:: Problem to solve ::
Copy the entries below exactly; any picture among them should be left out.

[Recorded data]

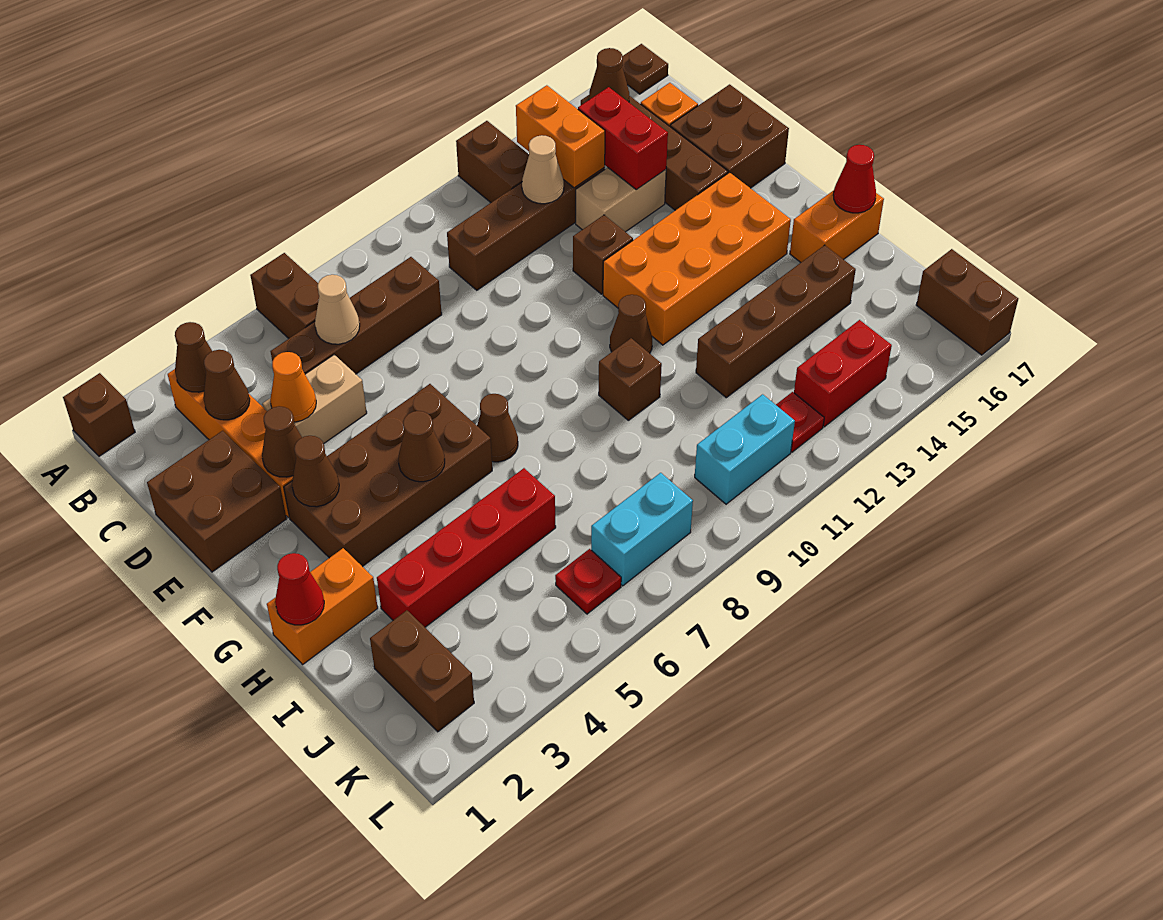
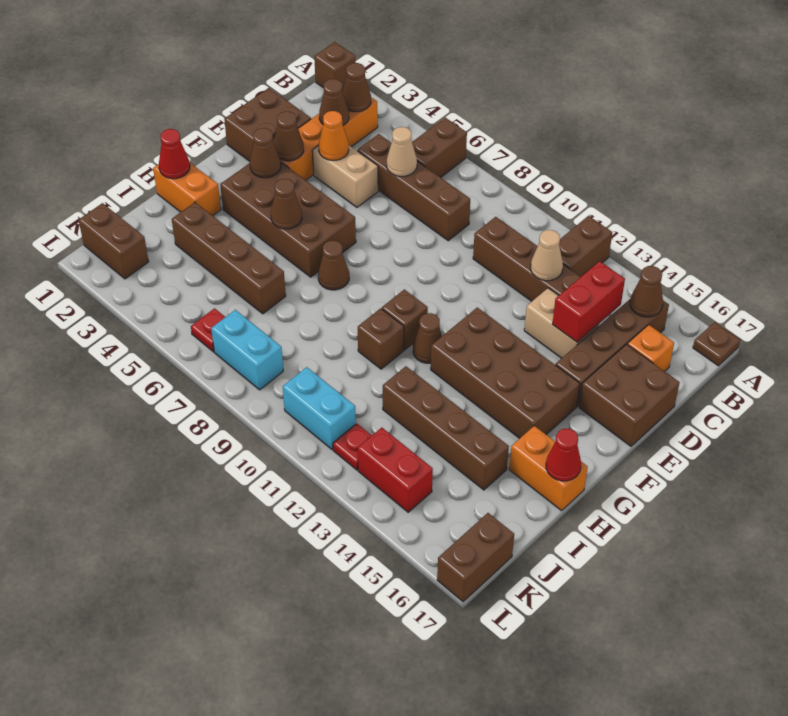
orange brick B13:C13 level 2 -> none
brown brick E12 level 1 -> brown brick G10 level 1
orange brick F12:G15 level 1 -> brown brick F12:G15 level 1
red brick I3:I6 level 1 -> brown brick I3:I6 level 1
brown brick J2:K2 level 1 -> brown brick K1:K2 level 1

[/Recorded data]

:: Answer space ::
orange brick B13:C13 level 2 -> none
brown brick E12 level 1 -> brown brick G10 level 1
orange brick F12:G15 level 1 -> brown brick F12:G15 level 1
red brick I3:I6 level 1 -> brown brick I3:I6 level 1
brown brick J2:K2 level 1 -> brown brick K1:K2 level 1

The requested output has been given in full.